• [Description of the task] Only the lines from the one containing "(557, 259) = (455, 186): brown" through the end of the entries should be returned, exactly as they are, with the pictures omitted.

[Object state change records]
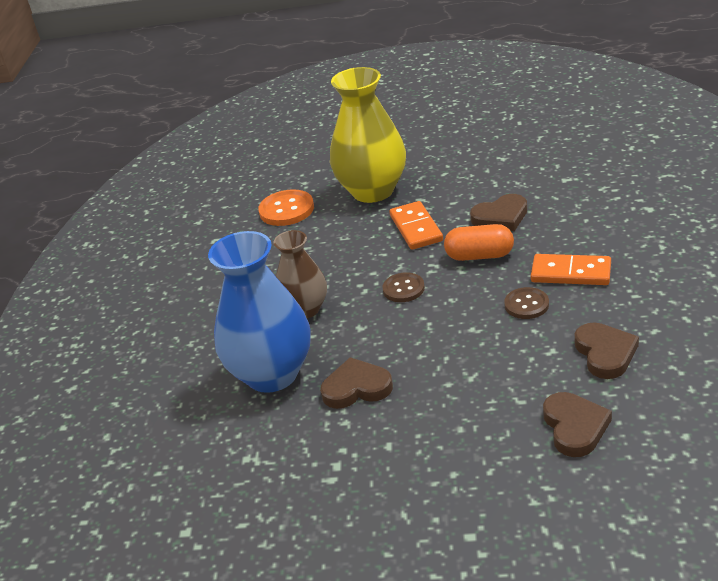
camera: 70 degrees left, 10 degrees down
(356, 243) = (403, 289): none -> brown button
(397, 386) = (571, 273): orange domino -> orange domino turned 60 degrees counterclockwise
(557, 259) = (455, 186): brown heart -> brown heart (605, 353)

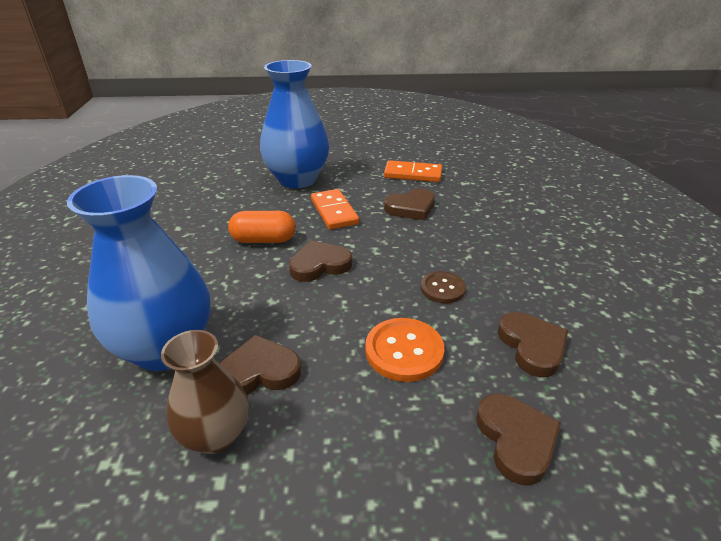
camera: 10 degrees left, 0 degrees up
(286, 210) = (218, 189): orange button -> orange button (404, 351)
(305, 309) = (217, 279): brown vase -> brown vase (215, 435)
(373, 191) = (297, 179): yellow vase -> blue vase
(403, 289) = (319, 265): brown button -> brown heart
(479, 256) = (393, 239): orange capsule -> orange capsule (264, 240)
(571, 273) = (481, 260): orange domino -> orange domino (413, 174)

• [Answer to this exercise]
(557, 259) = (455, 186): brown heart -> brown heart (605, 353)

camera: 10 degrees left, 0 degrees up
(286, 210) = (218, 189): orange button -> orange button (404, 351)
(305, 309) = (217, 279): brown vase -> brown vase (215, 435)
(373, 191) = (297, 179): yellow vase -> blue vase
(403, 289) = (319, 265): brown button -> brown heart
(479, 256) = (393, 239): orange capsule -> orange capsule (264, 240)
(571, 273) = (481, 260): orange domino -> orange domino (413, 174)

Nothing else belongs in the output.